Where a line holds the word "nothing", copy that line from the data below.

# Information supplied
------------------------------------------------------------

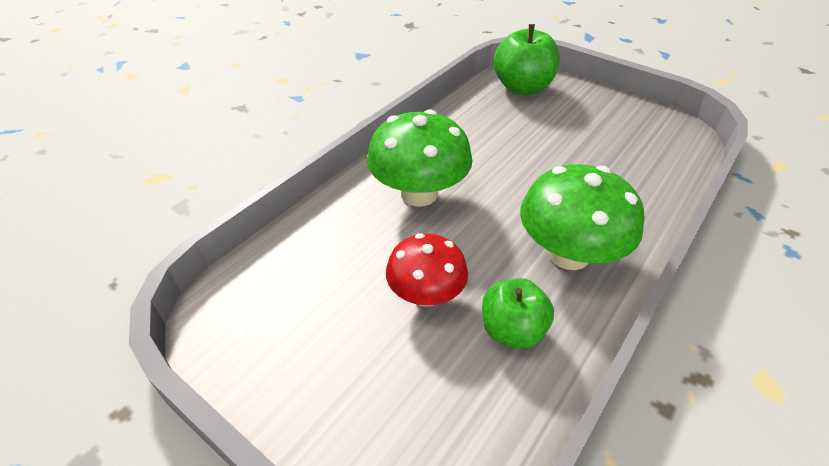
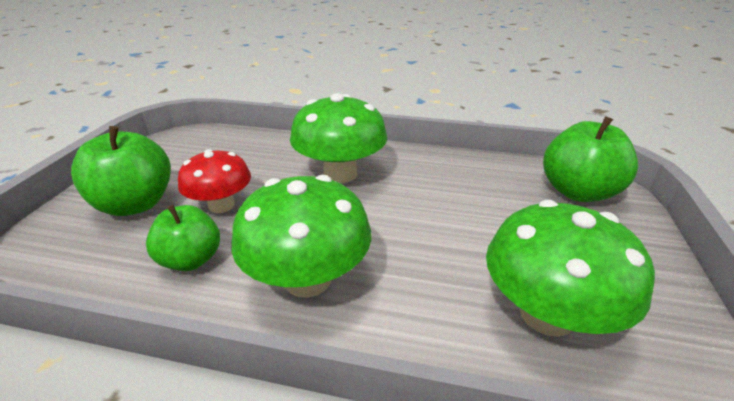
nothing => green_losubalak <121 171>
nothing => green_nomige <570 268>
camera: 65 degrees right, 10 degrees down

------------------------------------------------------------

# Written answer
nothing => green_losubalak <121 171>
nothing => green_nomige <570 268>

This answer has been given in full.